== Supplied records

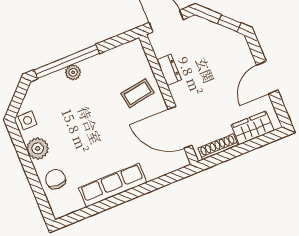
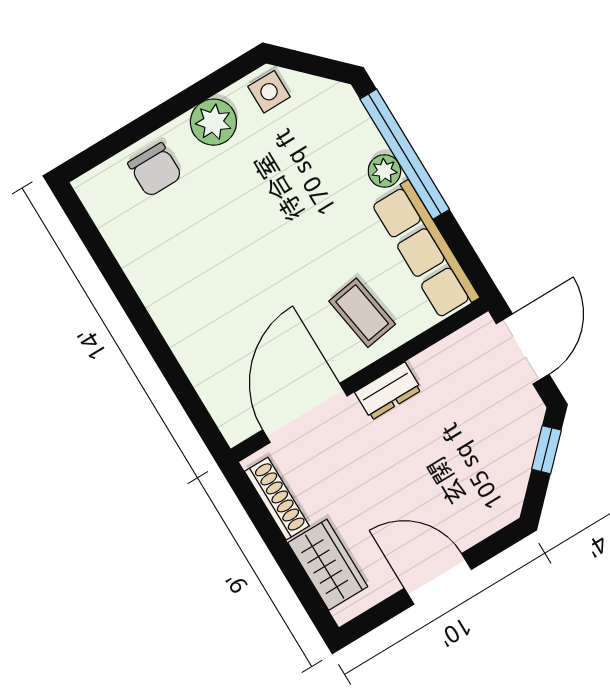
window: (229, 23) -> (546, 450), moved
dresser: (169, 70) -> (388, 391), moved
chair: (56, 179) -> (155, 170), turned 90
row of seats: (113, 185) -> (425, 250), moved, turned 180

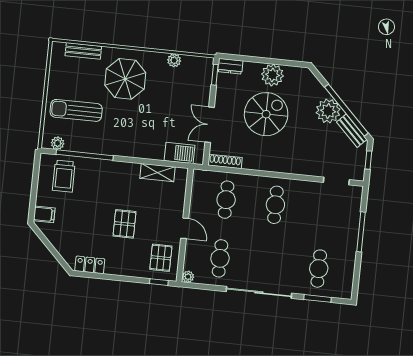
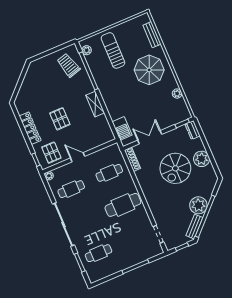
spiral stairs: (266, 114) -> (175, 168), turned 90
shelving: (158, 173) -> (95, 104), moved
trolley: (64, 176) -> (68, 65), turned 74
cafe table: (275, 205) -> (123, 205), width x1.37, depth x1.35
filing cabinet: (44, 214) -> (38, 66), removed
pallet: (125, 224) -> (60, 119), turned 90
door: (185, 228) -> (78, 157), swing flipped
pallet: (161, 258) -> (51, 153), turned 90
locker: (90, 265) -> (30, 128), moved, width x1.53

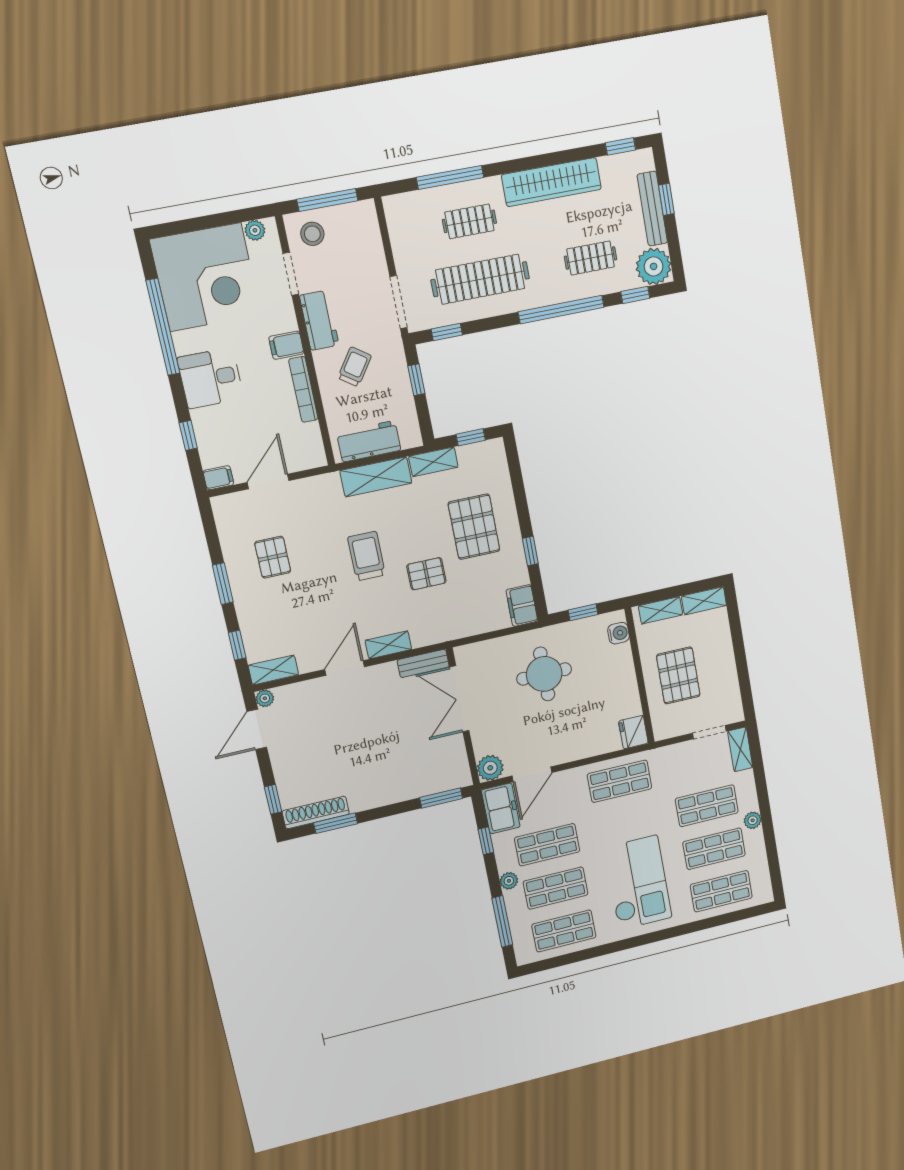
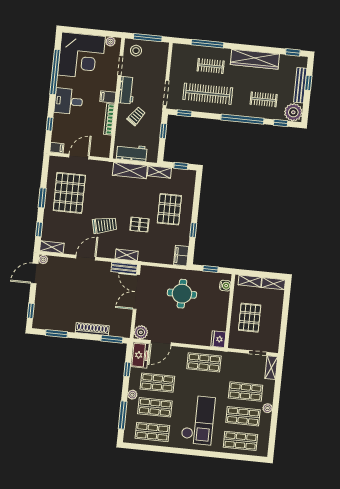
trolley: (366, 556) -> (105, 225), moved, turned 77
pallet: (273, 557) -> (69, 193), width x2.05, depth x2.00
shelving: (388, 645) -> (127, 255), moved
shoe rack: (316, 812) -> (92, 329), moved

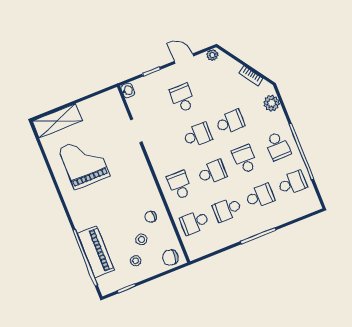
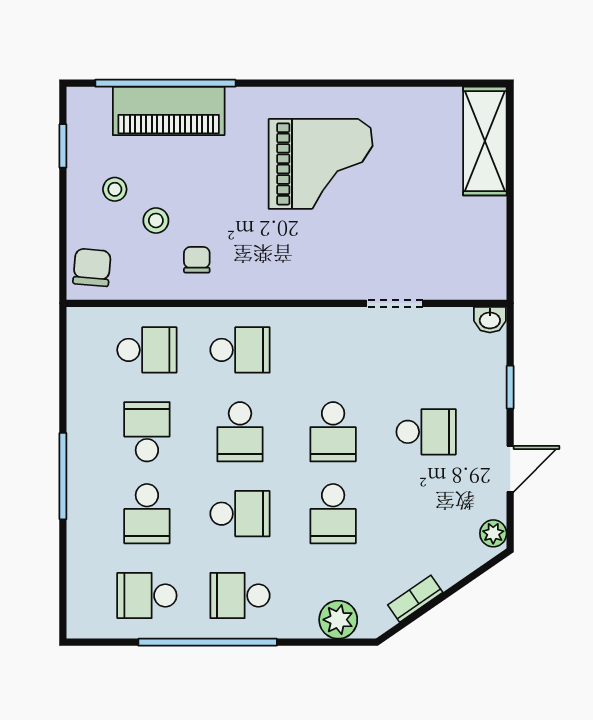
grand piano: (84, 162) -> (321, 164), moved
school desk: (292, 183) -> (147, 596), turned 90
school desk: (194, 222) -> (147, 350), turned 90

====

**Exercise**
Go through the entries above and pull out each line with "width" in it.

**Written response**
cafe table: (275, 205) -> (123, 205), width x1.37, depth x1.35
locker: (90, 265) -> (30, 128), moved, width x1.53
pallet: (273, 557) -> (69, 193), width x2.05, depth x2.00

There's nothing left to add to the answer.